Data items
◆ ◆ ◆ ◆

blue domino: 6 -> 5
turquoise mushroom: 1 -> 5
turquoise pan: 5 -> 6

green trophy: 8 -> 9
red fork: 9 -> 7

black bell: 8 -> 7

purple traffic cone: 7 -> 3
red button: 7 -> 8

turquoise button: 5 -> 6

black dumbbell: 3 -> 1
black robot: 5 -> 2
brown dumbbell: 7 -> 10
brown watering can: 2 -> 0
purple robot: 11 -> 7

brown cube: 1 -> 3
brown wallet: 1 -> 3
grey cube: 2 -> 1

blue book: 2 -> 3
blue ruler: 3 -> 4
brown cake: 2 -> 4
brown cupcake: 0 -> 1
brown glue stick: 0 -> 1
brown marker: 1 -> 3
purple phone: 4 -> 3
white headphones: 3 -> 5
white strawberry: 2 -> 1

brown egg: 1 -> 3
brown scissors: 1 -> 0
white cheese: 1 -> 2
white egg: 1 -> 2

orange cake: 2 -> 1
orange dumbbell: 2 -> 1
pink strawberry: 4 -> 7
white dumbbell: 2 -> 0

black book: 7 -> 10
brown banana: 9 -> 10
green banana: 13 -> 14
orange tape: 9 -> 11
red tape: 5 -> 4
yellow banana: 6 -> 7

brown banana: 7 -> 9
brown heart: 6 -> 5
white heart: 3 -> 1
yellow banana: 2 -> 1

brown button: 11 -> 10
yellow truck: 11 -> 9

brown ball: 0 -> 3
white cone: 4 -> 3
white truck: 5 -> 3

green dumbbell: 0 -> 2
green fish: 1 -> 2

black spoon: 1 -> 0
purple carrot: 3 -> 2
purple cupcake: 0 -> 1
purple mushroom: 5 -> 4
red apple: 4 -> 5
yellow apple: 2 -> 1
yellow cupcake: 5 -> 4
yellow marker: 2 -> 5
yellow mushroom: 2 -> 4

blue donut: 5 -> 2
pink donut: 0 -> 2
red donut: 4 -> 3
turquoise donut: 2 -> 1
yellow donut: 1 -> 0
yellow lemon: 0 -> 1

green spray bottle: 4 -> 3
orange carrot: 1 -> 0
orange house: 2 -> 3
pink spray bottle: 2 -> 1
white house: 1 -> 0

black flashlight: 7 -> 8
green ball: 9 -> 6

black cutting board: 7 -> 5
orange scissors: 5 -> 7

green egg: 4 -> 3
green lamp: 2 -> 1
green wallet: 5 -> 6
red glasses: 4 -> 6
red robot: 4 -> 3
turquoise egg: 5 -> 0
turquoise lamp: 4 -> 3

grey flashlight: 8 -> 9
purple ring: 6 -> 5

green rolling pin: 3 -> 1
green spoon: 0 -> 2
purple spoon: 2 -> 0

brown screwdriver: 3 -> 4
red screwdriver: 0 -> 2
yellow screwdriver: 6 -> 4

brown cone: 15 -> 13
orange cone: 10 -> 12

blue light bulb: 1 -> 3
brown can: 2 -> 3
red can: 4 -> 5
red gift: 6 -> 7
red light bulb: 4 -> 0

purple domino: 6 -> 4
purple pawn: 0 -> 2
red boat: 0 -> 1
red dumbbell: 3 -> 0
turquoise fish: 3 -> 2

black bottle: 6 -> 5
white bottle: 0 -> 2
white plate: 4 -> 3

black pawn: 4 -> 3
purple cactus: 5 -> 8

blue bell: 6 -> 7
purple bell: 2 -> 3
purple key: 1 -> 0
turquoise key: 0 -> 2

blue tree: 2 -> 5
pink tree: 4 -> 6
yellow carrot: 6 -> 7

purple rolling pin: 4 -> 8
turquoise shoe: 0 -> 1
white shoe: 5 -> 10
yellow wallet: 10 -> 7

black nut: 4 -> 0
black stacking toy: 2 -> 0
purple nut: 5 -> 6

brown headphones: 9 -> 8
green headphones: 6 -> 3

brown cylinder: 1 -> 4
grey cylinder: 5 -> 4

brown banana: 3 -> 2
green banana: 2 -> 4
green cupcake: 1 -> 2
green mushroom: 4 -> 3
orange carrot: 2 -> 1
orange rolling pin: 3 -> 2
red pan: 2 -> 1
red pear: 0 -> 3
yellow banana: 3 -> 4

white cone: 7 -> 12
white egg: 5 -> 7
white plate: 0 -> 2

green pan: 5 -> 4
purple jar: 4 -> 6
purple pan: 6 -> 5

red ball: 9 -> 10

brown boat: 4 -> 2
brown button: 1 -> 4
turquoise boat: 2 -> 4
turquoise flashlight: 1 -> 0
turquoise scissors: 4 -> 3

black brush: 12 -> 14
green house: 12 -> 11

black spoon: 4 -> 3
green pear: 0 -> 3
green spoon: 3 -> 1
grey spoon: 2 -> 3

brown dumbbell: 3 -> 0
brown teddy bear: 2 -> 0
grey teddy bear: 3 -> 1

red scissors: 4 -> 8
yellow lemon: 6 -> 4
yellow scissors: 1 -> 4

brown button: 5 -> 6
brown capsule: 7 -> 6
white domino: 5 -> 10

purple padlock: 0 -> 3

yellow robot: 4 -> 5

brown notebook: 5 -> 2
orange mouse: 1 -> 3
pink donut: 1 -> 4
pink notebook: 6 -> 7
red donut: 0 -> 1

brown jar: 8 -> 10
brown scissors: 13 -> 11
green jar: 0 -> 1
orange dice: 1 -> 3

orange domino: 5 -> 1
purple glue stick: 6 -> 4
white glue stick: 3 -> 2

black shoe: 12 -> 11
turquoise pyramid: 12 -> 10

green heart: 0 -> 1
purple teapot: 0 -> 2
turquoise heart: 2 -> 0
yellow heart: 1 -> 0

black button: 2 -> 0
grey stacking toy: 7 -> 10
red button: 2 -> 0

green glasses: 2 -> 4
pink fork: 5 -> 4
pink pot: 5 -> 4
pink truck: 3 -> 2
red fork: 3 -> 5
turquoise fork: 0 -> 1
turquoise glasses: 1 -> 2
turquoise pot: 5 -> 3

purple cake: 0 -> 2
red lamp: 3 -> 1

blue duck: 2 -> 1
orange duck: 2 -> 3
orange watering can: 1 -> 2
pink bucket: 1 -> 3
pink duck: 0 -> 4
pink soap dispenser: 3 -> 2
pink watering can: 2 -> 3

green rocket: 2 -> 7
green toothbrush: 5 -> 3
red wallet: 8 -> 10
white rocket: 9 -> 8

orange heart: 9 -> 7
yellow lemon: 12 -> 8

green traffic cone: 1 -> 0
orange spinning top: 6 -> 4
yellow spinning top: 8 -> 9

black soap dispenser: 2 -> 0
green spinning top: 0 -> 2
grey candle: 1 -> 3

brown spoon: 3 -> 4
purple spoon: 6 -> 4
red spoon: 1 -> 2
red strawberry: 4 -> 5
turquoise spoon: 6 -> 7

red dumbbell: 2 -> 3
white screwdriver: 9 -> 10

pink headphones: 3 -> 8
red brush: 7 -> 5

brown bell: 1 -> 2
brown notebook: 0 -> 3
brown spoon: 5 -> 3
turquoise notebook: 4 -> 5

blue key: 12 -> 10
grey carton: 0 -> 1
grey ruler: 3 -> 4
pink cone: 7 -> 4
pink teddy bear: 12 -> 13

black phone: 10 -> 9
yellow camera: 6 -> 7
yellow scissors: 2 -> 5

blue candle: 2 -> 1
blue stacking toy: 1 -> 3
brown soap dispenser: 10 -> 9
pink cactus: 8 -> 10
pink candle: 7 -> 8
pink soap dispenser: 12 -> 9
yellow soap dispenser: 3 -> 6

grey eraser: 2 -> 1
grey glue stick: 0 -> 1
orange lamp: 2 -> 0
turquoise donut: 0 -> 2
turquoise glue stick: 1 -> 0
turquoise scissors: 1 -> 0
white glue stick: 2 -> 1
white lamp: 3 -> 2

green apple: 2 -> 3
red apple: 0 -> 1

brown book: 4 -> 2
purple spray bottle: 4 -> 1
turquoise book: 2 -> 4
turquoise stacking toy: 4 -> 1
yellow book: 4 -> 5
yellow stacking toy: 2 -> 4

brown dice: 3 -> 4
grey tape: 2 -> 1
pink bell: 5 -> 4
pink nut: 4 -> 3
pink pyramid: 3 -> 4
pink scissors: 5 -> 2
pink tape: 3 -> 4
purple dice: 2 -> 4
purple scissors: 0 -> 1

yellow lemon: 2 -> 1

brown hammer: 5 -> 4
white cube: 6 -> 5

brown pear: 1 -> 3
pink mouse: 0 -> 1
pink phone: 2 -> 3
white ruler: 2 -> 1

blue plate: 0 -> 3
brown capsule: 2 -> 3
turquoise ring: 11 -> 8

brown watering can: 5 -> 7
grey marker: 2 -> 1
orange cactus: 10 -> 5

◆ ◆ ◆ ◆

» Task details
Out of the data above, transcribe exactly and only the lines starting with the line that has "black flashlight: 7 -> 8" and going on through the line that has "green heart: 0 -> 1", both included.

» Answer to this task
black flashlight: 7 -> 8
green ball: 9 -> 6

black cutting board: 7 -> 5
orange scissors: 5 -> 7

green egg: 4 -> 3
green lamp: 2 -> 1
green wallet: 5 -> 6
red glasses: 4 -> 6
red robot: 4 -> 3
turquoise egg: 5 -> 0
turquoise lamp: 4 -> 3

grey flashlight: 8 -> 9
purple ring: 6 -> 5

green rolling pin: 3 -> 1
green spoon: 0 -> 2
purple spoon: 2 -> 0

brown screwdriver: 3 -> 4
red screwdriver: 0 -> 2
yellow screwdriver: 6 -> 4

brown cone: 15 -> 13
orange cone: 10 -> 12

blue light bulb: 1 -> 3
brown can: 2 -> 3
red can: 4 -> 5
red gift: 6 -> 7
red light bulb: 4 -> 0

purple domino: 6 -> 4
purple pawn: 0 -> 2
red boat: 0 -> 1
red dumbbell: 3 -> 0
turquoise fish: 3 -> 2

black bottle: 6 -> 5
white bottle: 0 -> 2
white plate: 4 -> 3

black pawn: 4 -> 3
purple cactus: 5 -> 8

blue bell: 6 -> 7
purple bell: 2 -> 3
purple key: 1 -> 0
turquoise key: 0 -> 2

blue tree: 2 -> 5
pink tree: 4 -> 6
yellow carrot: 6 -> 7

purple rolling pin: 4 -> 8
turquoise shoe: 0 -> 1
white shoe: 5 -> 10
yellow wallet: 10 -> 7

black nut: 4 -> 0
black stacking toy: 2 -> 0
purple nut: 5 -> 6

brown headphones: 9 -> 8
green headphones: 6 -> 3

brown cylinder: 1 -> 4
grey cylinder: 5 -> 4

brown banana: 3 -> 2
green banana: 2 -> 4
green cupcake: 1 -> 2
green mushroom: 4 -> 3
orange carrot: 2 -> 1
orange rolling pin: 3 -> 2
red pan: 2 -> 1
red pear: 0 -> 3
yellow banana: 3 -> 4

white cone: 7 -> 12
white egg: 5 -> 7
white plate: 0 -> 2

green pan: 5 -> 4
purple jar: 4 -> 6
purple pan: 6 -> 5

red ball: 9 -> 10

brown boat: 4 -> 2
brown button: 1 -> 4
turquoise boat: 2 -> 4
turquoise flashlight: 1 -> 0
turquoise scissors: 4 -> 3

black brush: 12 -> 14
green house: 12 -> 11

black spoon: 4 -> 3
green pear: 0 -> 3
green spoon: 3 -> 1
grey spoon: 2 -> 3

brown dumbbell: 3 -> 0
brown teddy bear: 2 -> 0
grey teddy bear: 3 -> 1

red scissors: 4 -> 8
yellow lemon: 6 -> 4
yellow scissors: 1 -> 4

brown button: 5 -> 6
brown capsule: 7 -> 6
white domino: 5 -> 10

purple padlock: 0 -> 3

yellow robot: 4 -> 5

brown notebook: 5 -> 2
orange mouse: 1 -> 3
pink donut: 1 -> 4
pink notebook: 6 -> 7
red donut: 0 -> 1

brown jar: 8 -> 10
brown scissors: 13 -> 11
green jar: 0 -> 1
orange dice: 1 -> 3

orange domino: 5 -> 1
purple glue stick: 6 -> 4
white glue stick: 3 -> 2

black shoe: 12 -> 11
turquoise pyramid: 12 -> 10

green heart: 0 -> 1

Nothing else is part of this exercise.